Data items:
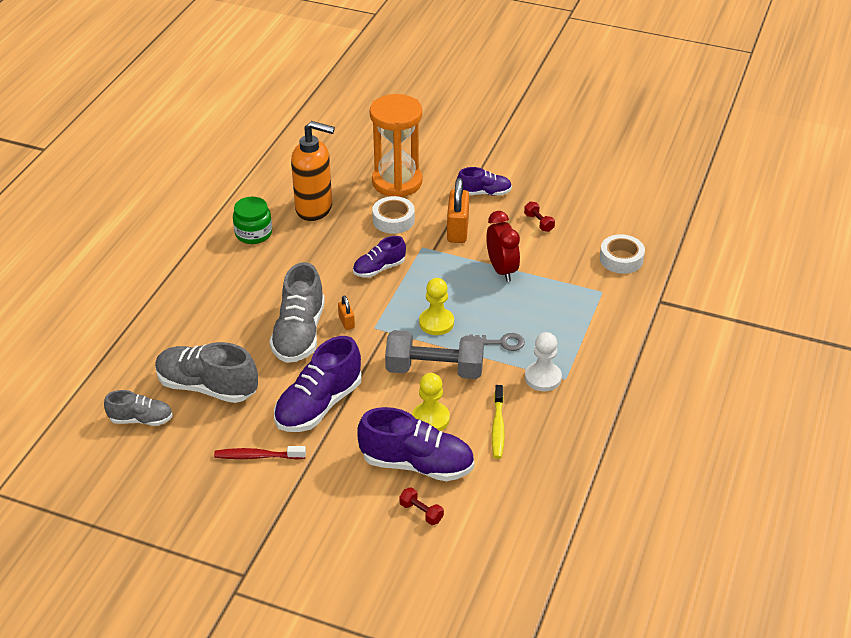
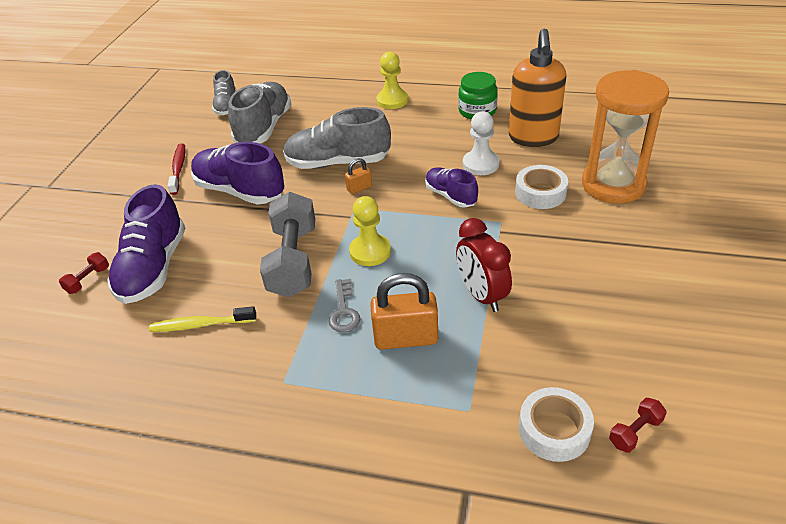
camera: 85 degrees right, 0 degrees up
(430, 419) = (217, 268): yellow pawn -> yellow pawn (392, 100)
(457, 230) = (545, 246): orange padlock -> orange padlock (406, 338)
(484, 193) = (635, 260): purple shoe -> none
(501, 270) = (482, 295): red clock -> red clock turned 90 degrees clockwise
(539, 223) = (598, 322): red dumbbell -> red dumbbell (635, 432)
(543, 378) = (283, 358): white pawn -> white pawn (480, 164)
--
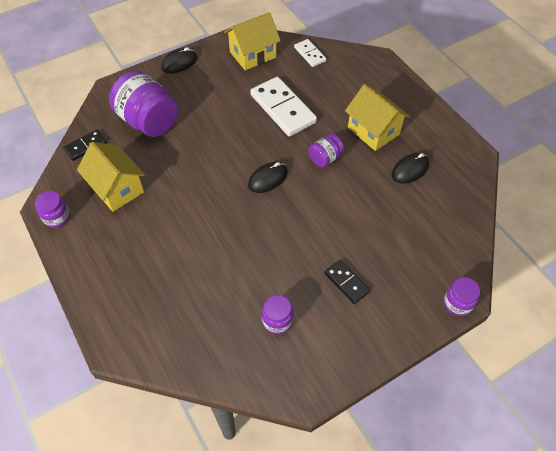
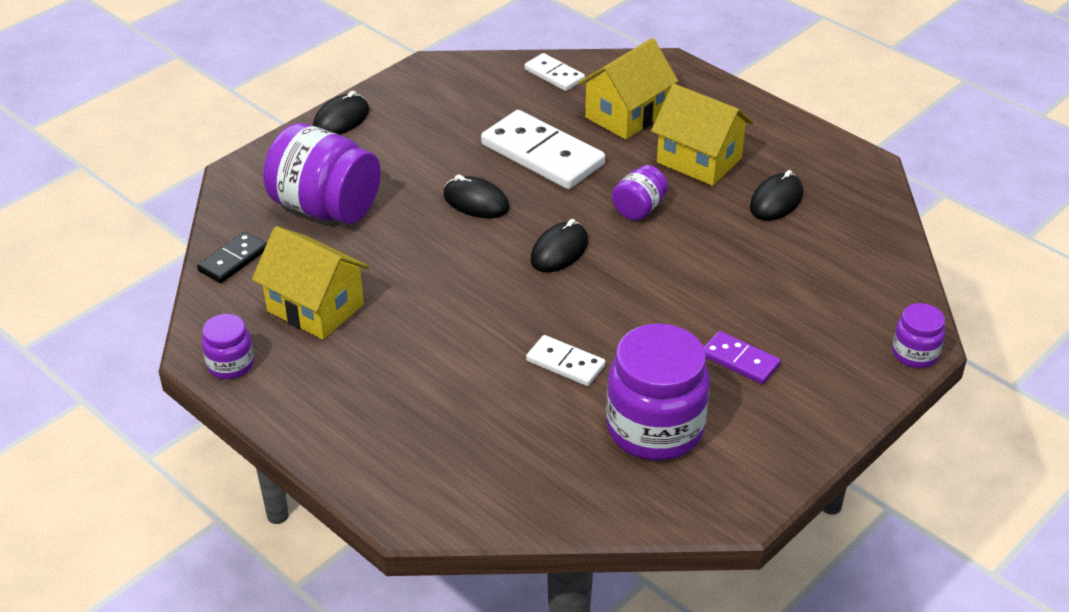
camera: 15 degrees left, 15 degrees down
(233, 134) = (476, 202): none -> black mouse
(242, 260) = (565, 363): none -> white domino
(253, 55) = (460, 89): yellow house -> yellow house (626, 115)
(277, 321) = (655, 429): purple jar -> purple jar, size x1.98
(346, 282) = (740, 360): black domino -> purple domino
---
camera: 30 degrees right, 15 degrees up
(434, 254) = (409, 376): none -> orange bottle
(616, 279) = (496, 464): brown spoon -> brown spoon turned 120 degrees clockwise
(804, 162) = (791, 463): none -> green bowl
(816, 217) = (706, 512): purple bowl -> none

> **WORK INSTRUCTION**
From the data above, reproduce word for word the lines running from the line with "(616, 279) = (496, 464): brown" to the line with "(816, 217) = (706, 512): purple bowl -> none", ends included.

> **SOLUTION TO THIS EXERCISE**
(616, 279) = (496, 464): brown spoon -> brown spoon turned 120 degrees clockwise
(804, 162) = (791, 463): none -> green bowl
(816, 217) = (706, 512): purple bowl -> none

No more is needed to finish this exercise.